* [WORK INSTRUCTION]: Only these lines of the data below are wanted: the one with "green hat: 3 -> 2", the one with "white watering can: 11 -> 12", and any lines between them, each repeated exactly.

==== WORKING DATA ====

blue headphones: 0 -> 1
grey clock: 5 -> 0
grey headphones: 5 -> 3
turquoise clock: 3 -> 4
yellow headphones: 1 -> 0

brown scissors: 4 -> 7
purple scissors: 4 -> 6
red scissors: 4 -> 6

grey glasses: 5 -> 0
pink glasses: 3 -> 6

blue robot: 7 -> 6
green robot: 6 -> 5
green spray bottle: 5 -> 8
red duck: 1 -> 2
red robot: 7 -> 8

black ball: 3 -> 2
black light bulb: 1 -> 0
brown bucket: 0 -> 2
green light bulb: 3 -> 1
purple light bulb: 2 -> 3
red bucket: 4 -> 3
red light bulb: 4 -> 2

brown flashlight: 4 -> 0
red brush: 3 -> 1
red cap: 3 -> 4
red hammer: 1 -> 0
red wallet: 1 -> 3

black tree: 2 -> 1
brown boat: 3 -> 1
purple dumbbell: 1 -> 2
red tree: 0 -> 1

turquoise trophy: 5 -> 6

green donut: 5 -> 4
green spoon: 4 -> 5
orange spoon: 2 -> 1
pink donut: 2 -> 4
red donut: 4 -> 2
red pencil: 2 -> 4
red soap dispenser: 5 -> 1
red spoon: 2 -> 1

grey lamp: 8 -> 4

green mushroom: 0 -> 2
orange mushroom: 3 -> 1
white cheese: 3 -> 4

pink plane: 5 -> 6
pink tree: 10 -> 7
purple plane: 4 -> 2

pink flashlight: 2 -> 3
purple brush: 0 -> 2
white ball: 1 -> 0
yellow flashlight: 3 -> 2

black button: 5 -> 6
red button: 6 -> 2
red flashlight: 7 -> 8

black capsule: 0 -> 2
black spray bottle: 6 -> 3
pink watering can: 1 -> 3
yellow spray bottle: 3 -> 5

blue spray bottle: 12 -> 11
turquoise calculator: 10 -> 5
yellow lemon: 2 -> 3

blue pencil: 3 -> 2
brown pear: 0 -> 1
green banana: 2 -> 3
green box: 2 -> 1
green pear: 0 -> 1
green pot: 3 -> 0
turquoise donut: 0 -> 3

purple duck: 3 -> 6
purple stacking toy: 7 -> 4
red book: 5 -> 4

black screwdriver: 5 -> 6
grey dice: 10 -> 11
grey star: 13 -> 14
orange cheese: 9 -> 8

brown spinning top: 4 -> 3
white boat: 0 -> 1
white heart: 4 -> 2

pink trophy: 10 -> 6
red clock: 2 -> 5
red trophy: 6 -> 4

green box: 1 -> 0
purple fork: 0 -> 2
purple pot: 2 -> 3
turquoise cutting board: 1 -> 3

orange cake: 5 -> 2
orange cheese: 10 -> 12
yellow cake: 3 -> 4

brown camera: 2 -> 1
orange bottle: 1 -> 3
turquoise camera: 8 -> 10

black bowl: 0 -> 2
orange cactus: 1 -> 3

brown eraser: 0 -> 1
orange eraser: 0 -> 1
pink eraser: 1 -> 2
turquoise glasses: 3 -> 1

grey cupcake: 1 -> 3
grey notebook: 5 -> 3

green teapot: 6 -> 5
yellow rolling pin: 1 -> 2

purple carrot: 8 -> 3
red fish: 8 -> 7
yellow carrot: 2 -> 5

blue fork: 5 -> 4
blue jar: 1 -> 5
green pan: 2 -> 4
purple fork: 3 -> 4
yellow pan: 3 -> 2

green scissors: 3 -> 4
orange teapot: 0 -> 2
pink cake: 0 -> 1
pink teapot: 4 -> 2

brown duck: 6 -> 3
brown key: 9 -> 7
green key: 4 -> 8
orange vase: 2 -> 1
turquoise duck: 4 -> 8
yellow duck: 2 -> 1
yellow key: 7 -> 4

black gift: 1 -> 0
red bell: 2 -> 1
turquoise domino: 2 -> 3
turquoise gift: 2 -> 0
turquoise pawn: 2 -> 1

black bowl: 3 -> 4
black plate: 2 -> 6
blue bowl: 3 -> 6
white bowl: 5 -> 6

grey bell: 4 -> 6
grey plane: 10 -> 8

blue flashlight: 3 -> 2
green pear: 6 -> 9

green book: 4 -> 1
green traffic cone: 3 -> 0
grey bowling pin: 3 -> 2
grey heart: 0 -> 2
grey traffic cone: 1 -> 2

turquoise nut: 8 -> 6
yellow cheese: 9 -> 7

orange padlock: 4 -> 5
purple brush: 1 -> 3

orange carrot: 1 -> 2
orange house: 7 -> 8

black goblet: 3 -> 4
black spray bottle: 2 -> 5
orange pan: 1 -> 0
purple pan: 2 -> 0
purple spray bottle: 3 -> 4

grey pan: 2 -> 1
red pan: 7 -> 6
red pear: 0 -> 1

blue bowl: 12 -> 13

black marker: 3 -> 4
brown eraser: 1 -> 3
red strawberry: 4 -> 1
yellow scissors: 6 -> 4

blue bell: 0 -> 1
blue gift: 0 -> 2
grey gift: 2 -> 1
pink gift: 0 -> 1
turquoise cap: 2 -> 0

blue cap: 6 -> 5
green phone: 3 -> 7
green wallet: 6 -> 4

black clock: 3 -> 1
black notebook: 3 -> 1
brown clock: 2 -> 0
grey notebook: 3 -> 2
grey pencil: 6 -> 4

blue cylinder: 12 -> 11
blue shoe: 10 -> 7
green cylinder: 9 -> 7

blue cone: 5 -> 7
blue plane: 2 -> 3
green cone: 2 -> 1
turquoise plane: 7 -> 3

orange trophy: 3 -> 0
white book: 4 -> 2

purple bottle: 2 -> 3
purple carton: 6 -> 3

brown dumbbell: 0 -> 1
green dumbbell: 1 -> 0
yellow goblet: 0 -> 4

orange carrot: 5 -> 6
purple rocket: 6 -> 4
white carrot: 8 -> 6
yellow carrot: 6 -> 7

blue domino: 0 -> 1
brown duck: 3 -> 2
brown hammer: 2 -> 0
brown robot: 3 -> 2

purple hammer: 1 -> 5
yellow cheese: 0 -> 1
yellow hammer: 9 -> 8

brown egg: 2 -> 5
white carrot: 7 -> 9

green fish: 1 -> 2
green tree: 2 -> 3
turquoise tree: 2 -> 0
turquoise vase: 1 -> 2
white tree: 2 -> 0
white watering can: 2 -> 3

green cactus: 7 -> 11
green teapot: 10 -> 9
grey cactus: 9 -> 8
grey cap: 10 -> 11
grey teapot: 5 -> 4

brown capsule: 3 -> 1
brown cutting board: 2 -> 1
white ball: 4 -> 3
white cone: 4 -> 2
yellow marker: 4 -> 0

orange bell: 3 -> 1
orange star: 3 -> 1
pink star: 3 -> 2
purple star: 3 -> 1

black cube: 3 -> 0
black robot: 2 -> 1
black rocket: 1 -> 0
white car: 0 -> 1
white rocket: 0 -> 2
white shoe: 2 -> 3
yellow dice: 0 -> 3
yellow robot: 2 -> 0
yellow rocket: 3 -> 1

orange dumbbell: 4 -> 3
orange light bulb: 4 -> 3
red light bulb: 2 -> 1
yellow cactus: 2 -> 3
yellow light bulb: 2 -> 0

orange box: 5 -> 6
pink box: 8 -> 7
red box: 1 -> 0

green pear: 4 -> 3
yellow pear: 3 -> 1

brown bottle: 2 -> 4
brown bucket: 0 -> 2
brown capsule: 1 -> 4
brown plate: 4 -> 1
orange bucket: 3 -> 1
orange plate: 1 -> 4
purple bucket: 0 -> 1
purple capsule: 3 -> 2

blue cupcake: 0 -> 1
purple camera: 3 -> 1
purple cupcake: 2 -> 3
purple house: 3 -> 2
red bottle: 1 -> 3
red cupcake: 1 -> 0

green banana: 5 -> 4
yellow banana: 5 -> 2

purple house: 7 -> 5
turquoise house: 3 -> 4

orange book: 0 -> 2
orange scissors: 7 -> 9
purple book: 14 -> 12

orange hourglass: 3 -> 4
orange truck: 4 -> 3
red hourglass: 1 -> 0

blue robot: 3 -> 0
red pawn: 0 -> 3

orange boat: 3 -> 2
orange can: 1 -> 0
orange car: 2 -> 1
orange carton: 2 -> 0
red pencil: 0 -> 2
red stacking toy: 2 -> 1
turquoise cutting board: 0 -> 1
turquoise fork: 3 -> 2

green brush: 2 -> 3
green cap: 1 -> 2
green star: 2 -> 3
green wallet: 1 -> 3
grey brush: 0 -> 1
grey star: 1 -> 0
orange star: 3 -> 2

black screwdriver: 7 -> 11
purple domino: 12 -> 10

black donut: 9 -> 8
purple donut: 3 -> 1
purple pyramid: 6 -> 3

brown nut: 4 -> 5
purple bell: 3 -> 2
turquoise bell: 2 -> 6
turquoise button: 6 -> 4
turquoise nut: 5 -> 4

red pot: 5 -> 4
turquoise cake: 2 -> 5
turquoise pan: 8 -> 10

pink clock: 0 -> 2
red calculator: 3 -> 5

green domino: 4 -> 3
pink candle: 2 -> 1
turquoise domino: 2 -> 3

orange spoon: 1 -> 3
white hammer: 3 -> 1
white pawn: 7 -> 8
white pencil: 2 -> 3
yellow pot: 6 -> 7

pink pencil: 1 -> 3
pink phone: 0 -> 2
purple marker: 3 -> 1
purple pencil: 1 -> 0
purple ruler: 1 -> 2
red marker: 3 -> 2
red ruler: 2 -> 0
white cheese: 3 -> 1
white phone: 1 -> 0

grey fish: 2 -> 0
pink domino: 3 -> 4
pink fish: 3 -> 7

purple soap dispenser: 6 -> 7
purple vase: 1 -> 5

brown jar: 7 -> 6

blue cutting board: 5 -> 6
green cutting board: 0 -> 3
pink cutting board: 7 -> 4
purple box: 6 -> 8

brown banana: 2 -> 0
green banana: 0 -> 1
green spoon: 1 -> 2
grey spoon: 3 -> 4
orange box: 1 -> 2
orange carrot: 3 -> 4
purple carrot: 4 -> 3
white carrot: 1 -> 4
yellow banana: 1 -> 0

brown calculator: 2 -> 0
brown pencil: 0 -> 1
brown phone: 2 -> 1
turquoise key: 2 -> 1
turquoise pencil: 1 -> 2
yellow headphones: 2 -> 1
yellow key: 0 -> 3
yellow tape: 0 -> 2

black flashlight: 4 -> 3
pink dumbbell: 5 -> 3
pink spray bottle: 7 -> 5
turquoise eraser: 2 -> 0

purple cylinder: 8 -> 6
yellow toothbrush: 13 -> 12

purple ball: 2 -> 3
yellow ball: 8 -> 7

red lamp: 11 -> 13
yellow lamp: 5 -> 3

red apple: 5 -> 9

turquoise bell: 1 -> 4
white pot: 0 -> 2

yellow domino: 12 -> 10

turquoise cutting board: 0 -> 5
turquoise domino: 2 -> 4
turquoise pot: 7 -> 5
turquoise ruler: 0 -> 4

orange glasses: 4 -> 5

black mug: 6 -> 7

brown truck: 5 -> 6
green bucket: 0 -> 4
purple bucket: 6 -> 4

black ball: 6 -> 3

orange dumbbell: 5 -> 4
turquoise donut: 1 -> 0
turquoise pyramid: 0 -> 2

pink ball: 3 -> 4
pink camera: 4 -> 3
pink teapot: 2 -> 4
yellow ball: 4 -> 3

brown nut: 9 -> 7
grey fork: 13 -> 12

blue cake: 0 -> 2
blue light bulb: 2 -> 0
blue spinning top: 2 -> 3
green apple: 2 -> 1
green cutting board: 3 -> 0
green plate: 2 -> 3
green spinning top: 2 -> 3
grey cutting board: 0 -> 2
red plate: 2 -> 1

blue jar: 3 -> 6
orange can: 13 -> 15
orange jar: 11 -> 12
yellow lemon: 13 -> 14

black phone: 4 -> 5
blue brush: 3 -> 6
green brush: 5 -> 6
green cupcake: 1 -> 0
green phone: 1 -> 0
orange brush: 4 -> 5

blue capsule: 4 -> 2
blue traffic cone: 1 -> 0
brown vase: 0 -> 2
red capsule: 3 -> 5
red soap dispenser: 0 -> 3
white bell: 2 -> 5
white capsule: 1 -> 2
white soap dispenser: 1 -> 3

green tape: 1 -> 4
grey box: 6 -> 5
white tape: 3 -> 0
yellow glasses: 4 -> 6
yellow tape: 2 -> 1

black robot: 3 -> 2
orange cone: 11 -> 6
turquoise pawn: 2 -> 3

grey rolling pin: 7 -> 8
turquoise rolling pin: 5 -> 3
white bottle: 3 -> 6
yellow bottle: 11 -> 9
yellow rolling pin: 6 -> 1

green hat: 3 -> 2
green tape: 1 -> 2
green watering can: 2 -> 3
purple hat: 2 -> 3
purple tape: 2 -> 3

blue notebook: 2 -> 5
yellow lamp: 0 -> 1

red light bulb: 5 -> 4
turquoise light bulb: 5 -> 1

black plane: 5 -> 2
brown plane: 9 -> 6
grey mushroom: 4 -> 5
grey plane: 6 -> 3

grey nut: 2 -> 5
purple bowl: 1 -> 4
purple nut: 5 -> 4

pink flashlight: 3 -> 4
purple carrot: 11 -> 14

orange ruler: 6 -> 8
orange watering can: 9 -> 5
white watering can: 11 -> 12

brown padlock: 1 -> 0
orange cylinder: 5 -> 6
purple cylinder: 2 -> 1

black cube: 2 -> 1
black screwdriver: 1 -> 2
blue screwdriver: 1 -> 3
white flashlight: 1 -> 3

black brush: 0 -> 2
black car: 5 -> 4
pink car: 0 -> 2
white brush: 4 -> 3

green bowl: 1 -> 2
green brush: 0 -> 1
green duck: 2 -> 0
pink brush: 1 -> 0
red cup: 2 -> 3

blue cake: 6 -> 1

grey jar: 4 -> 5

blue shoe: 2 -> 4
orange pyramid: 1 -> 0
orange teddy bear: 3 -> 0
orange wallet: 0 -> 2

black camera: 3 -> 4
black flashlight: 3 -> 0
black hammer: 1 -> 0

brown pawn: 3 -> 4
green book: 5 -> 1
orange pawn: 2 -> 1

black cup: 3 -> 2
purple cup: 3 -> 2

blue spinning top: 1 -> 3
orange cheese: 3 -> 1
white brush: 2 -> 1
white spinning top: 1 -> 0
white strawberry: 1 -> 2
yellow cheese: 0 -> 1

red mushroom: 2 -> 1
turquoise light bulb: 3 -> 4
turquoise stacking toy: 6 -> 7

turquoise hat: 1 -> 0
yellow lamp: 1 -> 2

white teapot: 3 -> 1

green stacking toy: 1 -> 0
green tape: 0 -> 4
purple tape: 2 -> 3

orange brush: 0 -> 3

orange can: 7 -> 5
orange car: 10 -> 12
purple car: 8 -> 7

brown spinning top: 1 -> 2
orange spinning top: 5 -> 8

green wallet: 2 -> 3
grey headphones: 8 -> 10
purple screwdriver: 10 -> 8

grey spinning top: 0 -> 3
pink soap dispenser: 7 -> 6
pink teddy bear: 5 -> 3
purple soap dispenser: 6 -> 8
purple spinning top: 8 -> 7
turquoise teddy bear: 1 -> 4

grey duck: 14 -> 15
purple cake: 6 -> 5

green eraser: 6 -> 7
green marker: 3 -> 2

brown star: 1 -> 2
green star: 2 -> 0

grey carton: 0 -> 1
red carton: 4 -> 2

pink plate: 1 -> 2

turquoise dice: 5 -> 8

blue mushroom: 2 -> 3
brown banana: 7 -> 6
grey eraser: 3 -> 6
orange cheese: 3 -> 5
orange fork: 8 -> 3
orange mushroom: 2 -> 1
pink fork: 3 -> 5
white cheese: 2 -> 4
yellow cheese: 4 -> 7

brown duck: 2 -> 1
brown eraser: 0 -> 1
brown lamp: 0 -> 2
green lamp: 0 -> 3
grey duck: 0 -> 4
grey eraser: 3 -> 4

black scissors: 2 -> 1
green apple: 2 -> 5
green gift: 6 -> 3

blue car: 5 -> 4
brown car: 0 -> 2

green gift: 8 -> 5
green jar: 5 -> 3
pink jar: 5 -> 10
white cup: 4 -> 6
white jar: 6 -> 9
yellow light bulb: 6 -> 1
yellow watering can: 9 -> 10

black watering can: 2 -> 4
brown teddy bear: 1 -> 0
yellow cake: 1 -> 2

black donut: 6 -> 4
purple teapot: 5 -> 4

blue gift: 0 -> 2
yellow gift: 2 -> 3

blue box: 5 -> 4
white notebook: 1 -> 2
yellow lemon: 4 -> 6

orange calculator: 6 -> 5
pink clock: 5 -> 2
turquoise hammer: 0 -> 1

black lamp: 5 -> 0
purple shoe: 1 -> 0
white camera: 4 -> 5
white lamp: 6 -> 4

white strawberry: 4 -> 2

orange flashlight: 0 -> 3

====

* [EXERCISE OUTPUT]:
green hat: 3 -> 2
green tape: 1 -> 2
green watering can: 2 -> 3
purple hat: 2 -> 3
purple tape: 2 -> 3

blue notebook: 2 -> 5
yellow lamp: 0 -> 1

red light bulb: 5 -> 4
turquoise light bulb: 5 -> 1

black plane: 5 -> 2
brown plane: 9 -> 6
grey mushroom: 4 -> 5
grey plane: 6 -> 3

grey nut: 2 -> 5
purple bowl: 1 -> 4
purple nut: 5 -> 4

pink flashlight: 3 -> 4
purple carrot: 11 -> 14

orange ruler: 6 -> 8
orange watering can: 9 -> 5
white watering can: 11 -> 12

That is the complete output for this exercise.